INSTRUCTIONS FOR THE TASK
From the first line to the last, output the records exactly and drop any images.

-------- DATA FOR THIS TASK --------

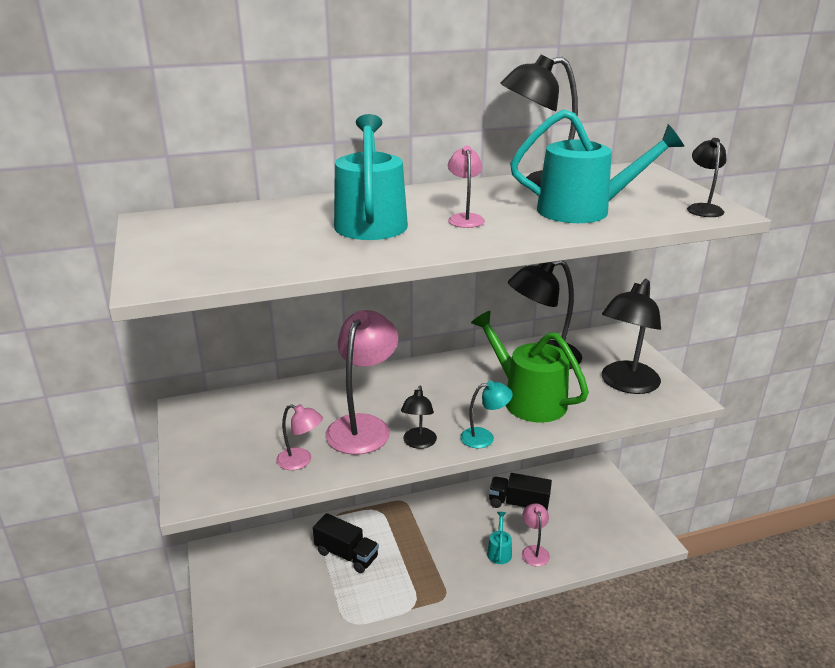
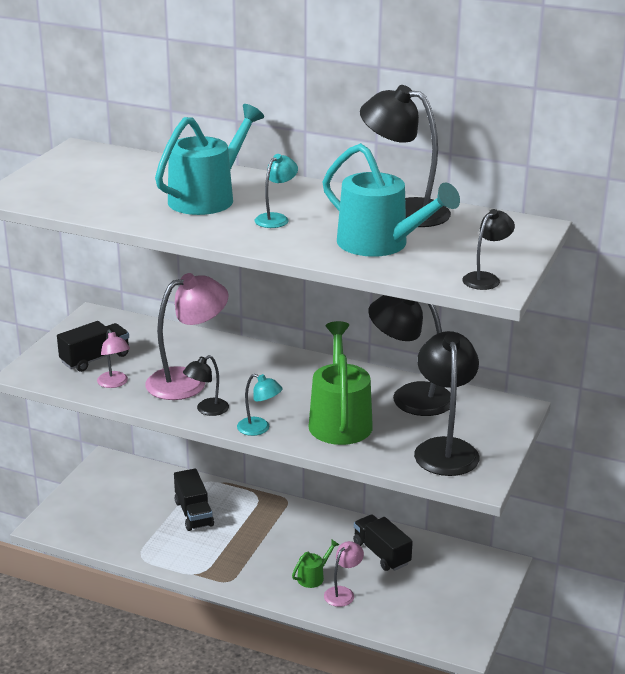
camera: 40 degrees right, 0 degrees up
(247, 447) = (95, 359): none -> black truck
(465, 218) = (276, 218): pink lamp -> turquoise lamp
(499, 551) = (313, 577): turquoise watering can -> green watering can
(625, 384) = (445, 449): black lamp -> black lamp turned 105 degrees clockwise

--------

ANSWER
camera: 40 degrees right, 0 degrees up
(247, 447) = (95, 359): none -> black truck
(465, 218) = (276, 218): pink lamp -> turquoise lamp
(499, 551) = (313, 577): turquoise watering can -> green watering can
(625, 384) = (445, 449): black lamp -> black lamp turned 105 degrees clockwise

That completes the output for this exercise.